*Directive*. Find the lines below in which the string "house" occurs. Copy each one.

*Information supplied*.
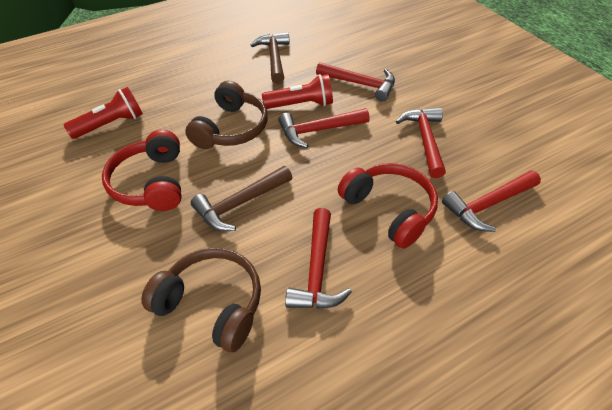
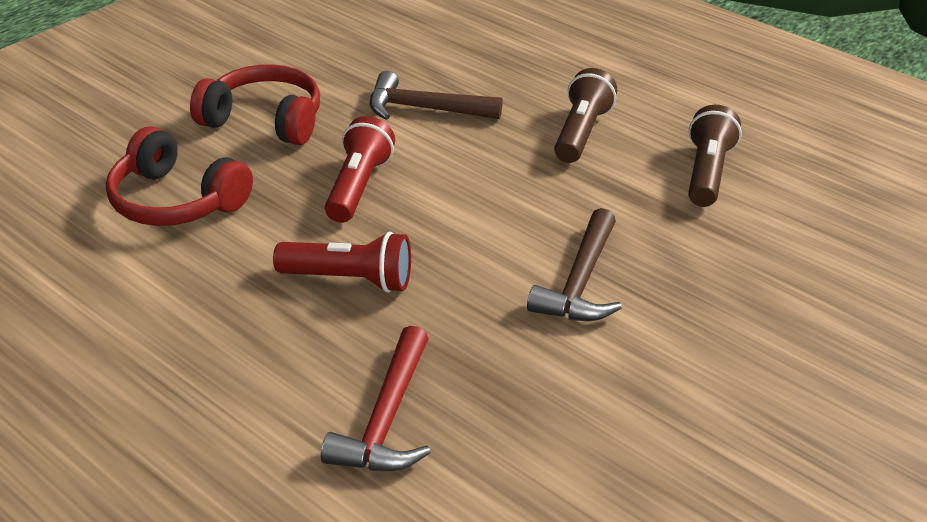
brown flashlight: none = 0 -> [554,68,617,163] [688,105,742,207] = 2
brown headphones: [141,248,261,352] [185,81,268,149] = 2 -> none = 0
red hammer: [278,108,370,148] [285,208,352,309] [316,62,395,101] [396,107,446,178] [442,170,541,232] = 5 -> [321,326,431,471] = 1

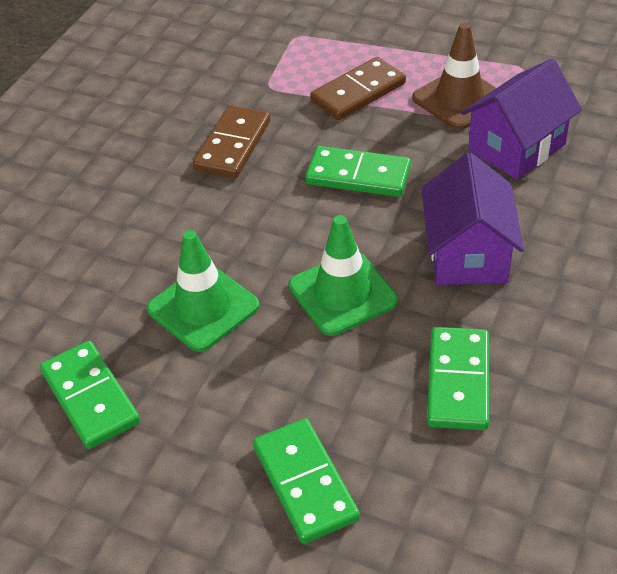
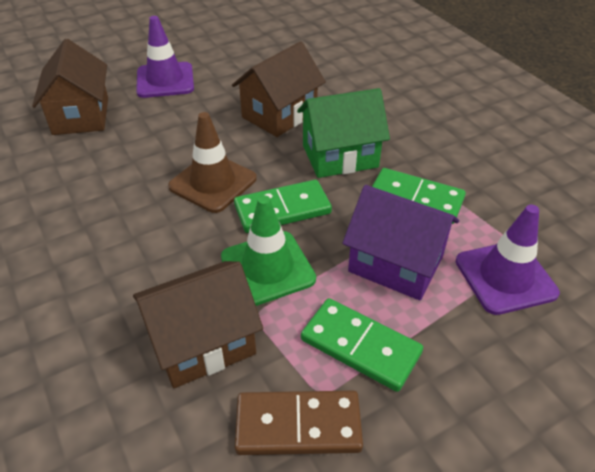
brown domino: [193,105,271,178] [310,57,406,120] = 2 -> [235,391,363,455] = 1
brown house: none = 0 -> [32,39,108,135] [133,261,263,388] [232,41,326,137] = 3
green domino: [40,341,140,449] [253,418,360,544] [305,146,411,197] [427,327,489,430] = 4 -> [234,180,332,233] [301,298,423,392] [372,168,466,224] = 3
green house: none = 0 -> [297,88,390,178] = 1
green traffic cone: [147,230,259,352] [289,215,398,336] = 2 -> [221,196,316,306] = 1
purple house: [422,153,524,285] [461,58,582,180] = 2 -> [342,185,459,300] = 1
purple traffic cone: none = 0 -> [136,16,194,98] [456,205,560,315] = 2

*Finished exercise*.
brown house: none = 0 -> [32,39,108,135] [133,261,263,388] [232,41,326,137] = 3
green house: none = 0 -> [297,88,390,178] = 1
purple house: [422,153,524,285] [461,58,582,180] = 2 -> [342,185,459,300] = 1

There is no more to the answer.